**Try it**. Only the lines of the listing below that run from the line with "C3: 470uF (AGND, VBAT) -> 470uF (AGND, VCC)" through the line with "R7: 330k (VB, VCC) -> 330k (SRC, VB)" are to be set down, word for word. Pictures stay out.

**Data to examine**.
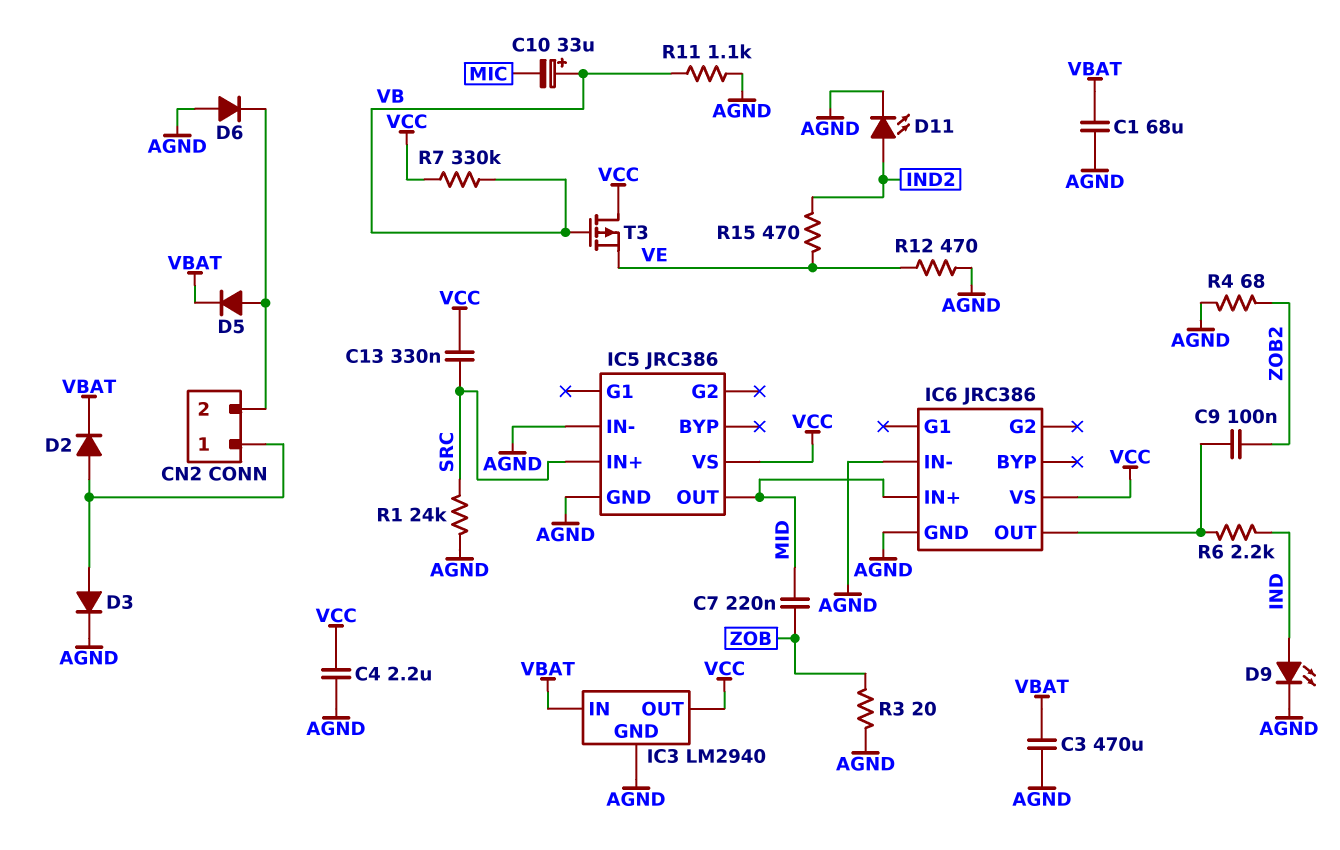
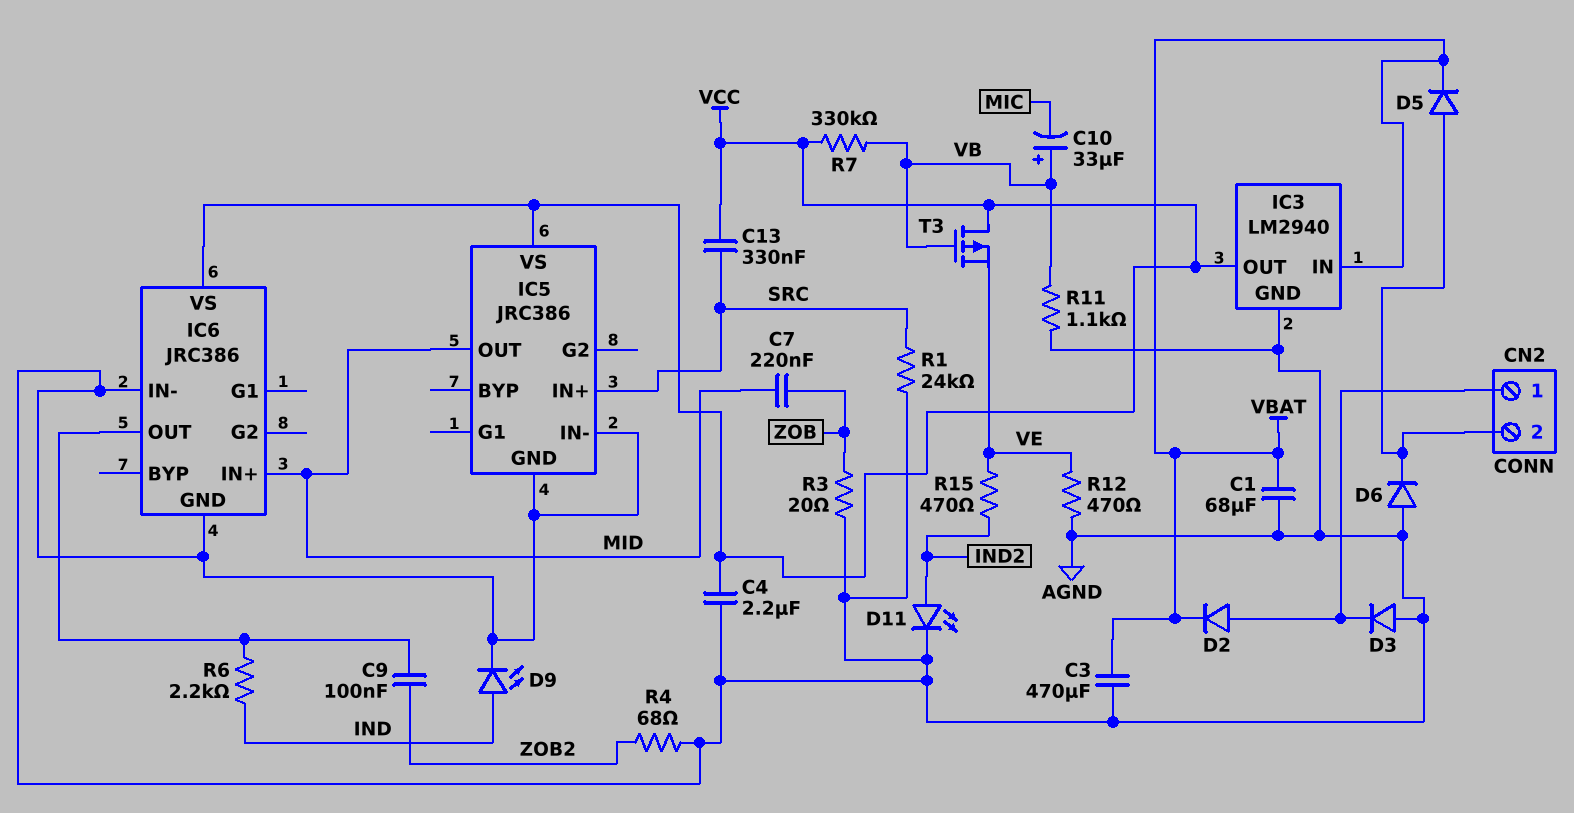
D3: diode (A CN2/1, K AGND) -> diode (A AGND, K CN2/1)

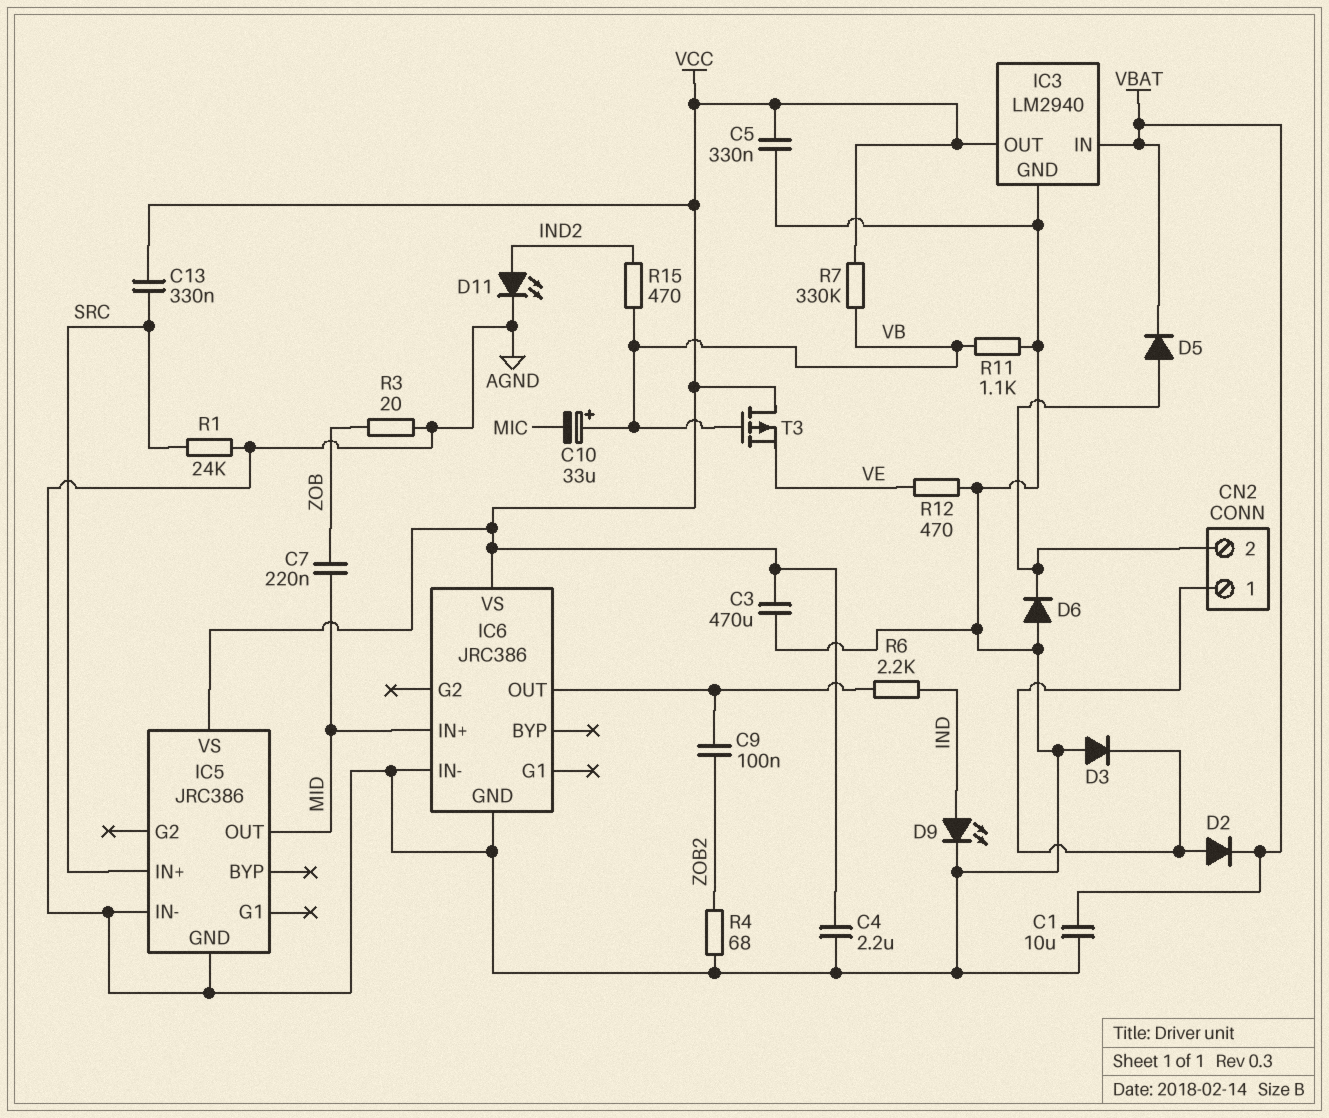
C1: 68uF (AGND, VBAT) -> 10uF (AGND, VBAT)
C3: 470uF (AGND, VBAT) -> 470uF (AGND, VCC)
C5: none -> 330nF (AGND, VCC)
R15: 470 (IND2, VE) -> 470 (IND2, VB)

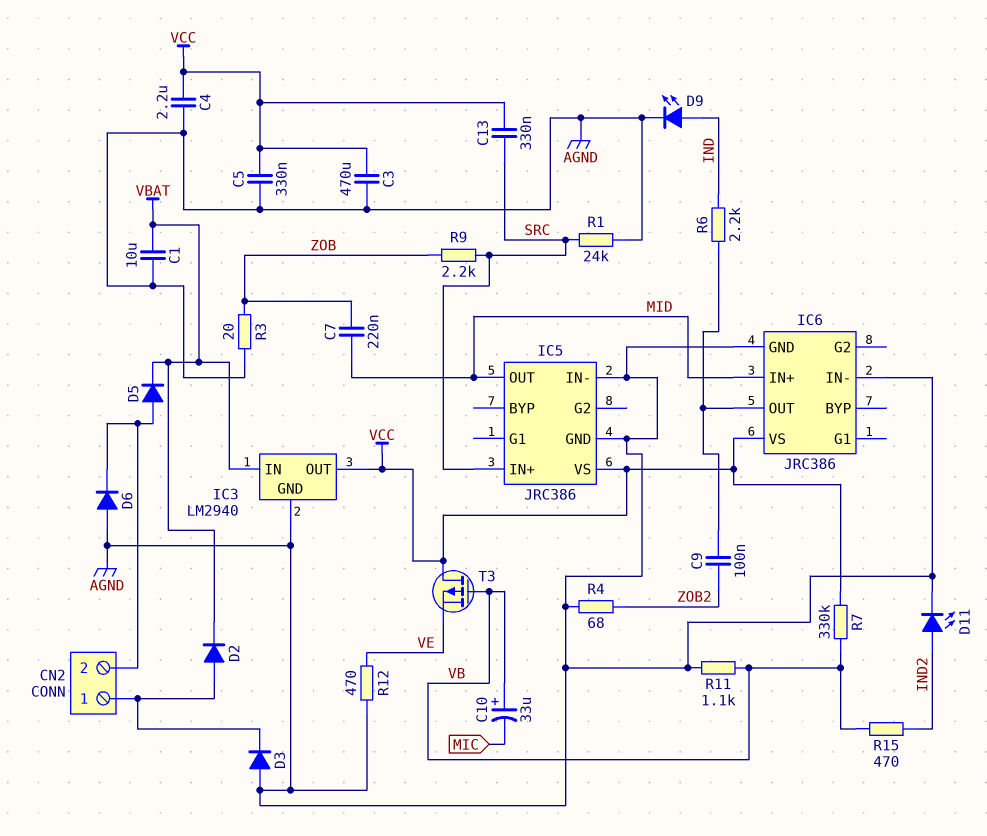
R9: none -> 2.2k (SRC, ZOB)

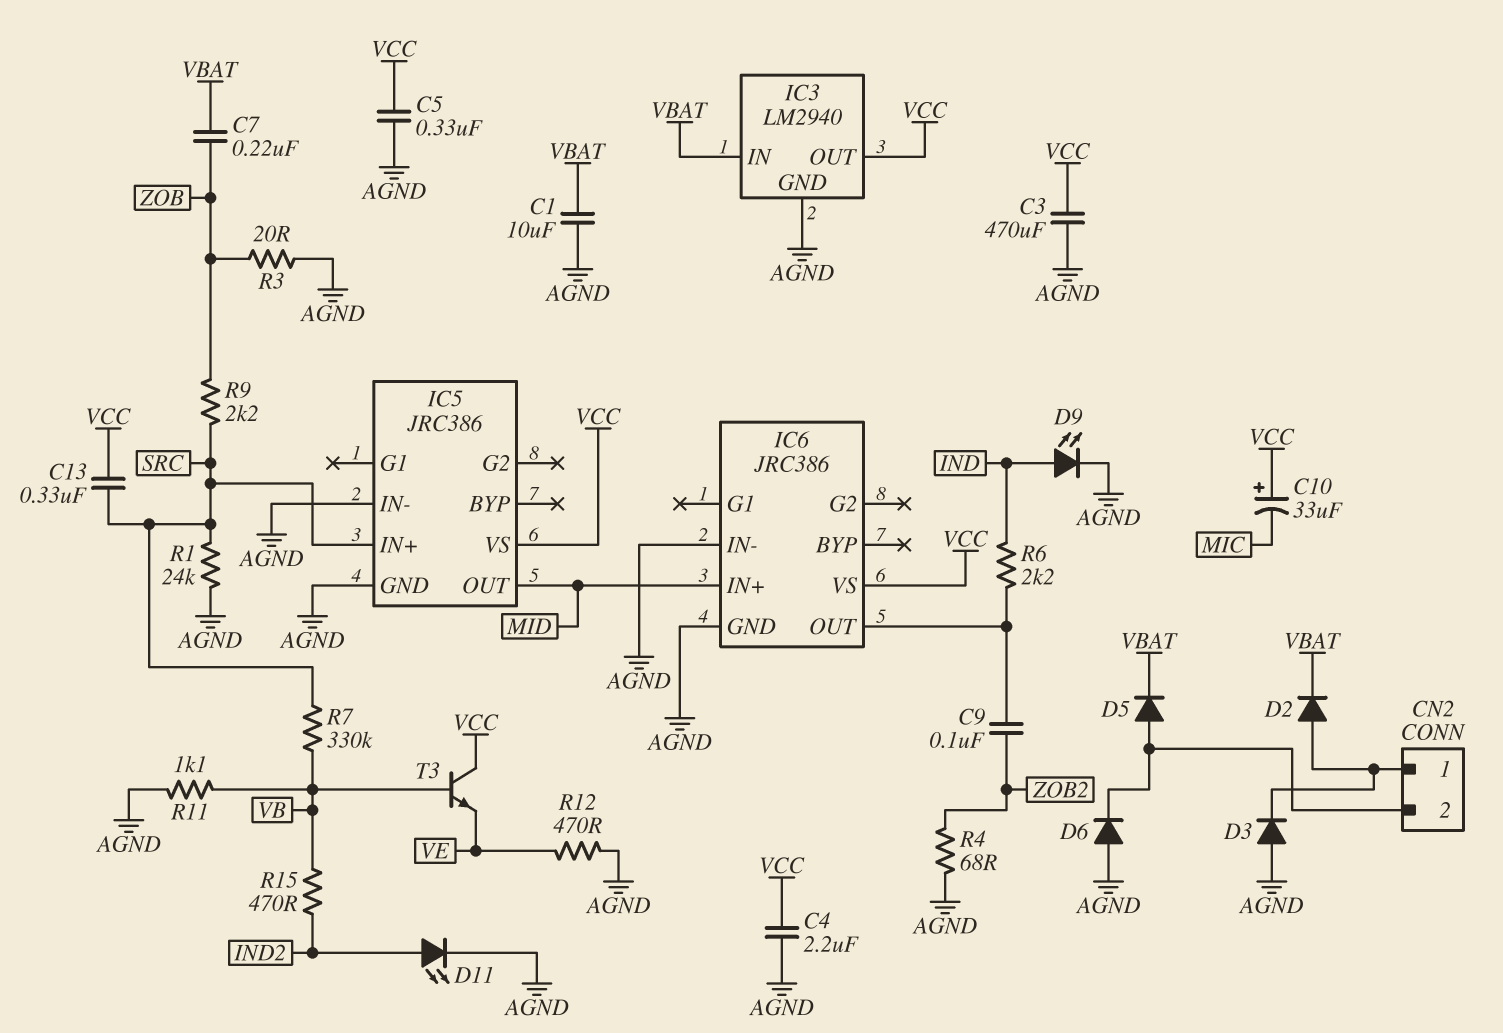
C7: 220nF (MID, ZOB) -> 220nF (VBAT, ZOB)
C10: 33uF (plus VB, minus MIC) -> 33uF (plus VCC, minus MIC)
R7: 330k (VB, VCC) -> 330k (SRC, VB)
T3: PMOS (G VB, D VCC, S VE) -> NPN (B VB, C VCC, E VE)

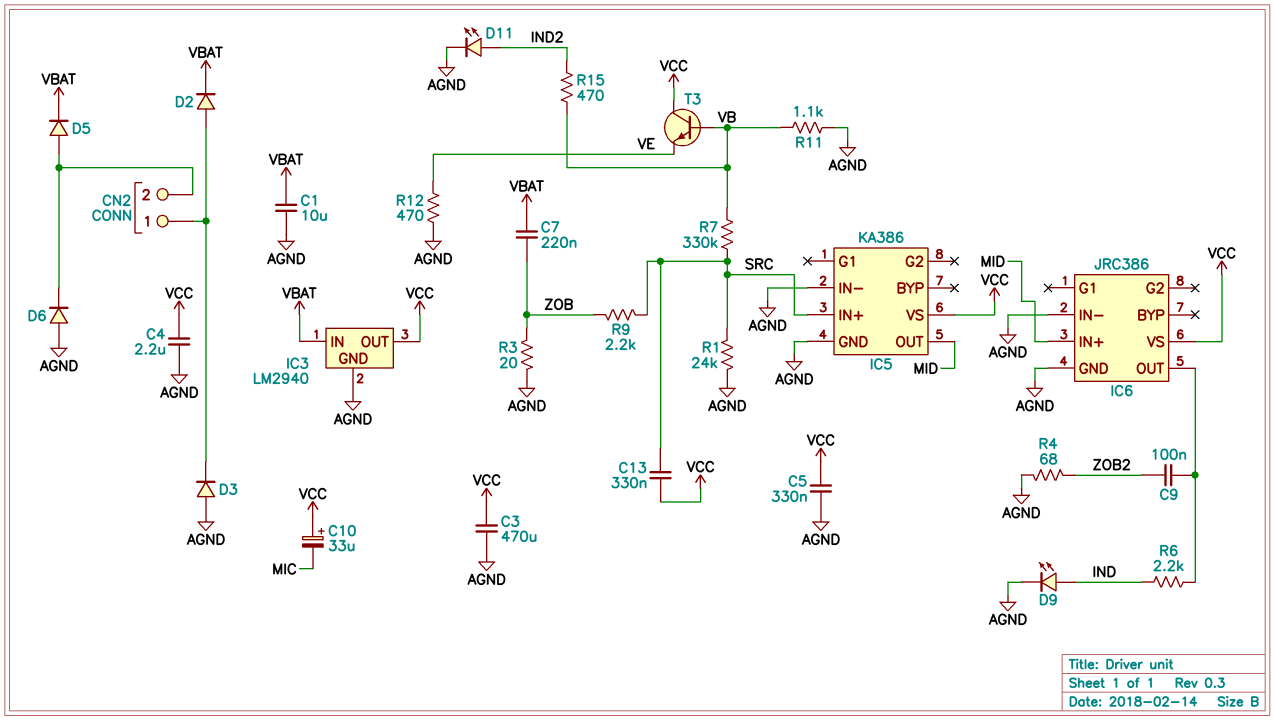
IC5: JRC386 -> KA386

**Exercise output**.
C3: 470uF (AGND, VBAT) -> 470uF (AGND, VCC)
C5: none -> 330nF (AGND, VCC)
R15: 470 (IND2, VE) -> 470 (IND2, VB)

R9: none -> 2.2k (SRC, ZOB)

C7: 220nF (MID, ZOB) -> 220nF (VBAT, ZOB)
C10: 33uF (plus VB, minus MIC) -> 33uF (plus VCC, minus MIC)
R7: 330k (VB, VCC) -> 330k (SRC, VB)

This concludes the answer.